TASK GOAL
Make an exact copy of the listing underneath, skipping each picture.
══ TASK INPUTS
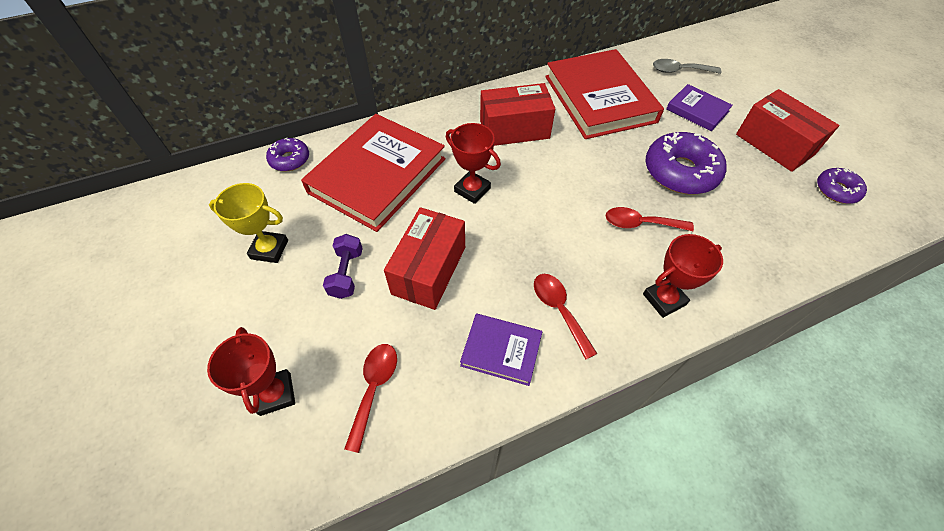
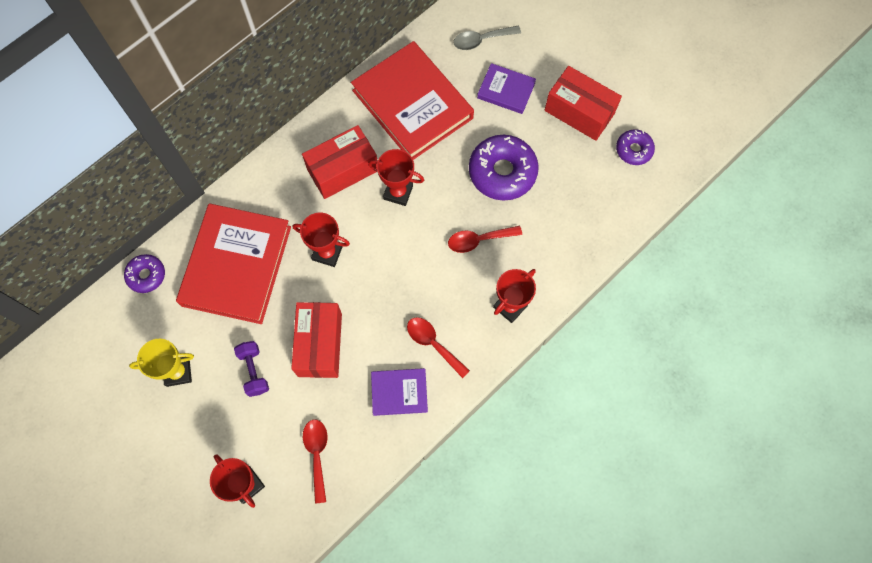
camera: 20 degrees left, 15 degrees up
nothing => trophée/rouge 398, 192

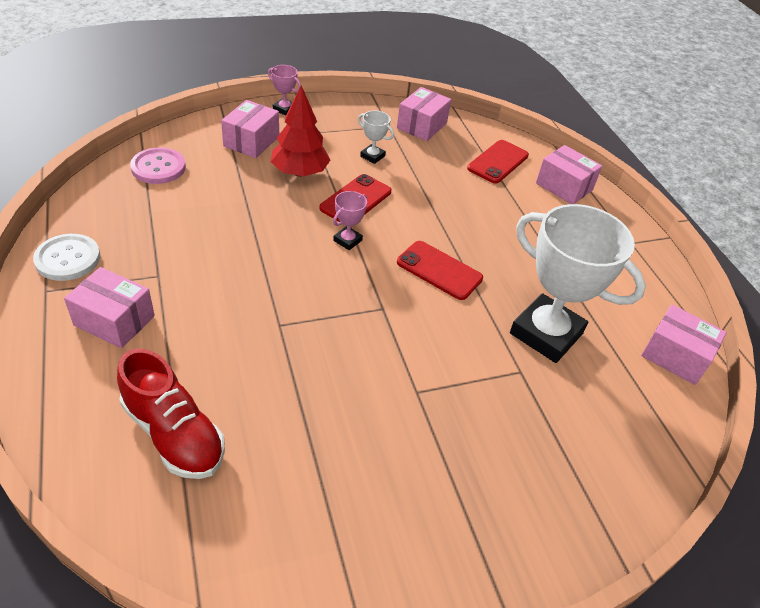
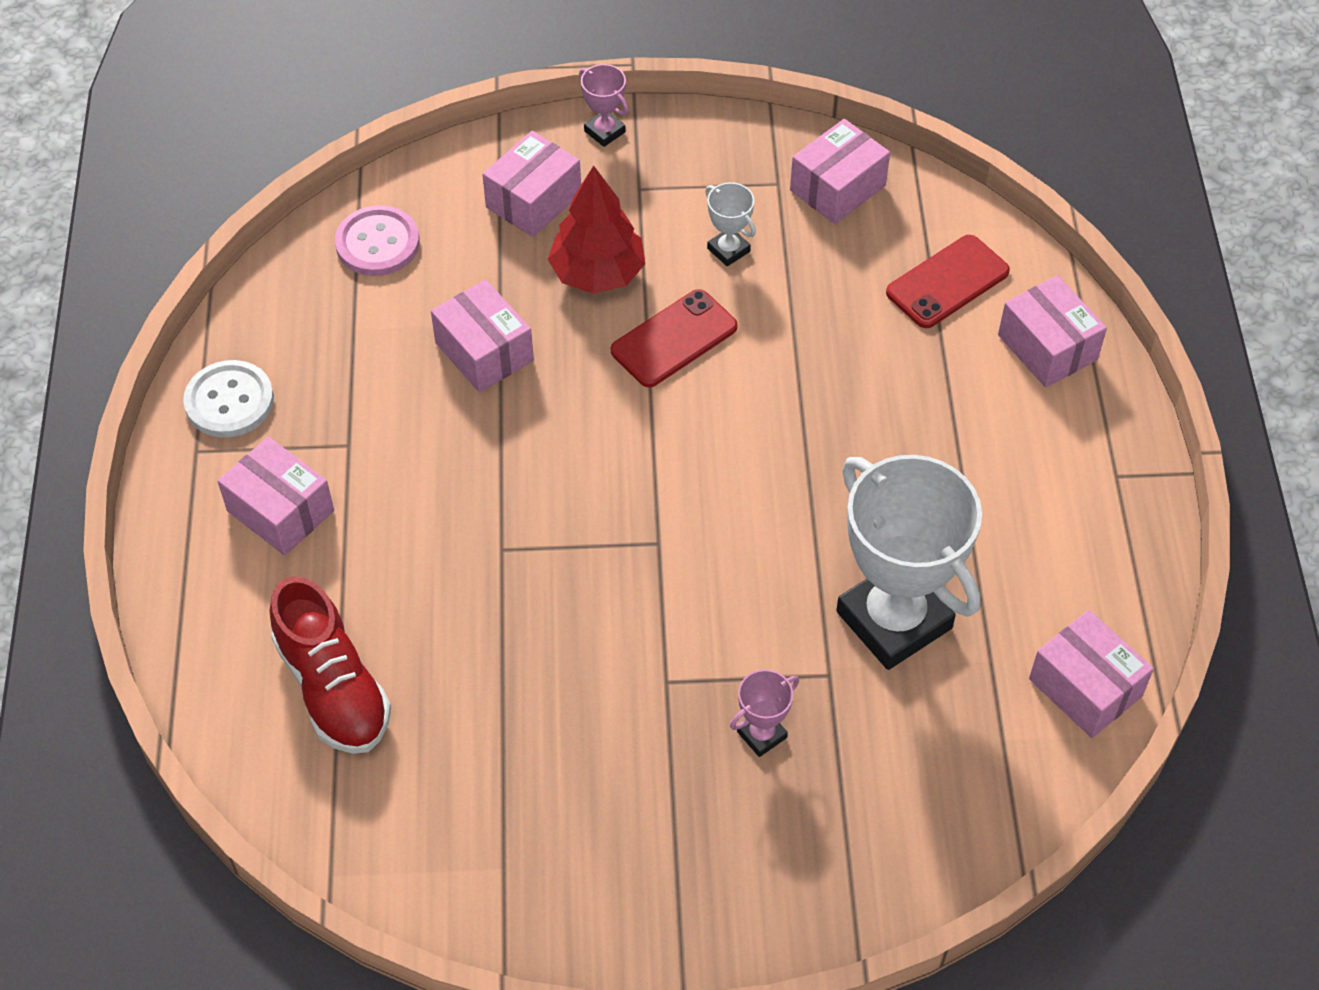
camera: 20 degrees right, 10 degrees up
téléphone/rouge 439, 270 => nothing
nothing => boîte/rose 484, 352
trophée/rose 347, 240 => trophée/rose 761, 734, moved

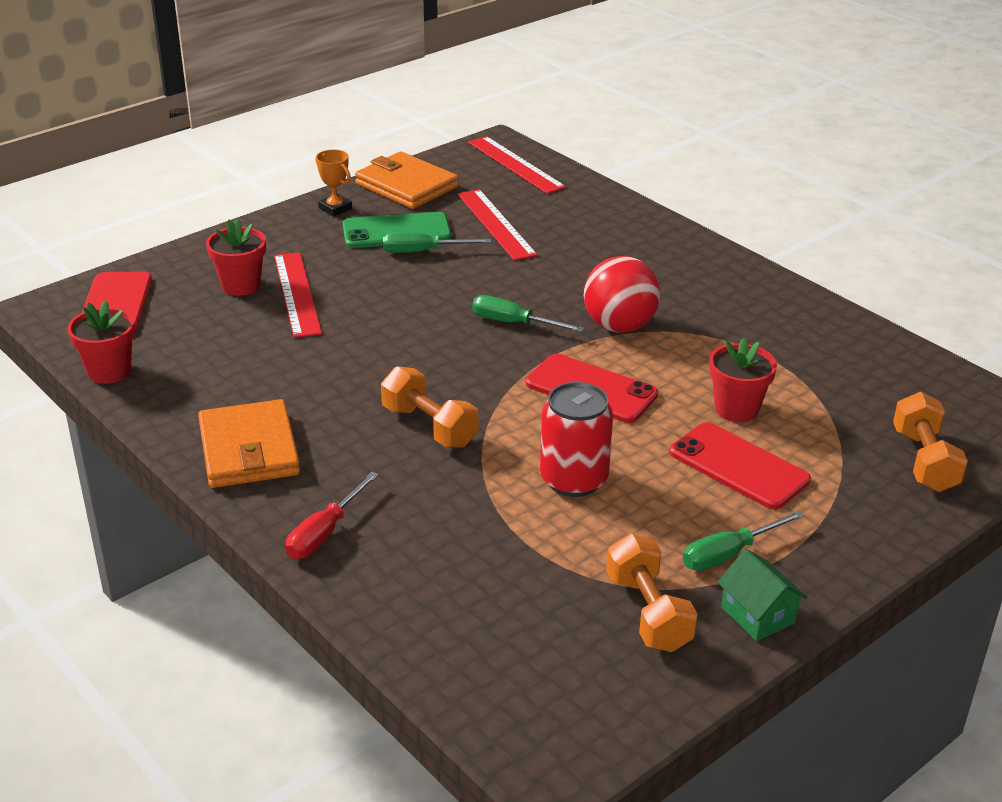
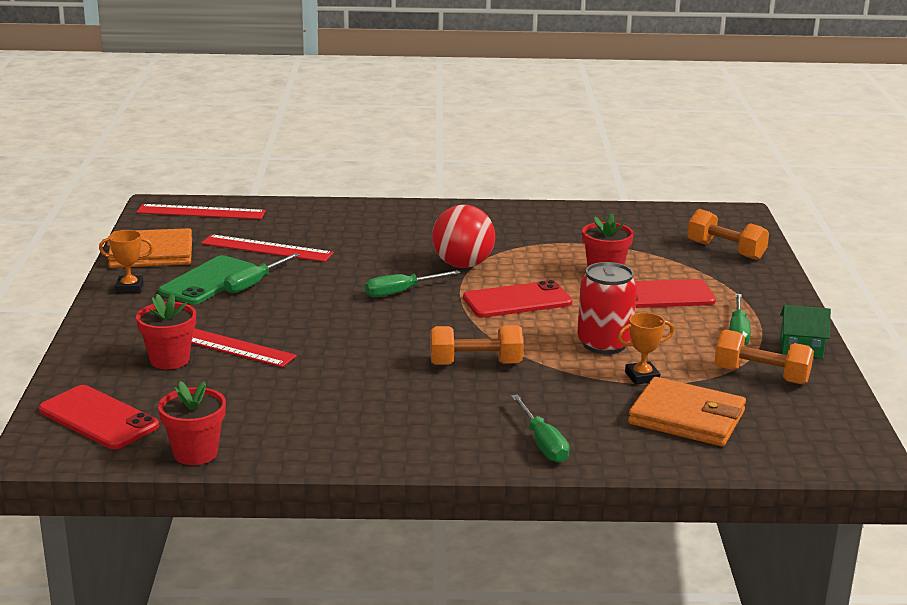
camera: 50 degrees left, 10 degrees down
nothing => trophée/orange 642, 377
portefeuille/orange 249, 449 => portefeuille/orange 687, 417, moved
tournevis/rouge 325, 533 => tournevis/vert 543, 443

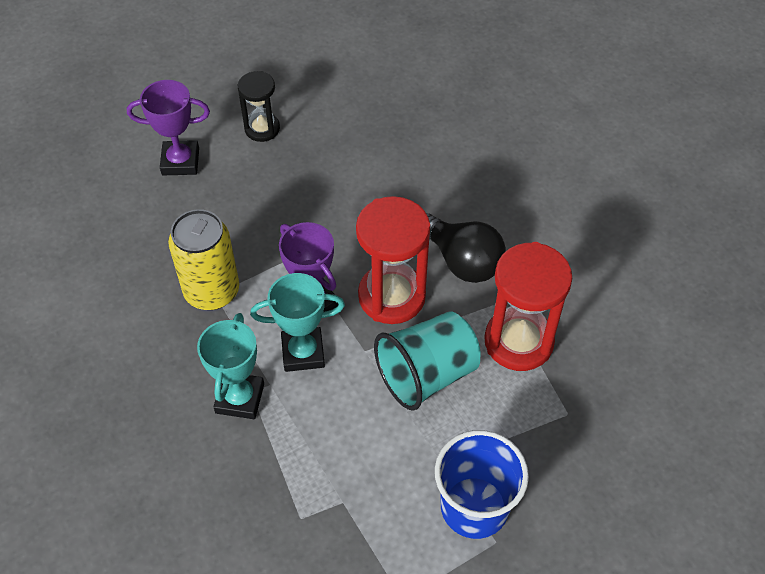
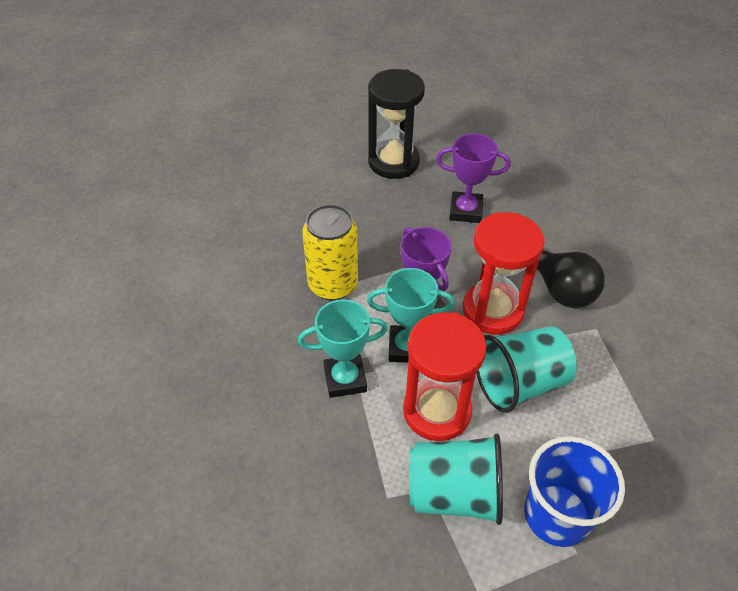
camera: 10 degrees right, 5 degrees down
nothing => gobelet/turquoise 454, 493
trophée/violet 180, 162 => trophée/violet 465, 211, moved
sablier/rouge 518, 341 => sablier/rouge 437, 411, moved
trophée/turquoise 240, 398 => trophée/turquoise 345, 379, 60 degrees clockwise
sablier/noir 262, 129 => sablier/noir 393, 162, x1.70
════
RESPONSE AREA
camera: 20 degrees left, 15 degrees up
nothing => trophée/rouge 398, 192

camera: 20 degrees right, 10 degrees up
téléphone/rouge 439, 270 => nothing
nothing => boîte/rose 484, 352
trophée/rose 347, 240 => trophée/rose 761, 734, moved

camera: 50 degrees left, 10 degrees down
nothing => trophée/orange 642, 377
portefeuille/orange 249, 449 => portefeuille/orange 687, 417, moved
tournevis/rouge 325, 533 => tournevis/vert 543, 443

camera: 10 degrees right, 5 degrees down
nothing => gobelet/turquoise 454, 493
trophée/violet 180, 162 => trophée/violet 465, 211, moved
sablier/rouge 518, 341 => sablier/rouge 437, 411, moved
trophée/turquoise 240, 398 => trophée/turquoise 345, 379, 60 degrees clockwise
sablier/noir 262, 129 => sablier/noir 393, 162, x1.70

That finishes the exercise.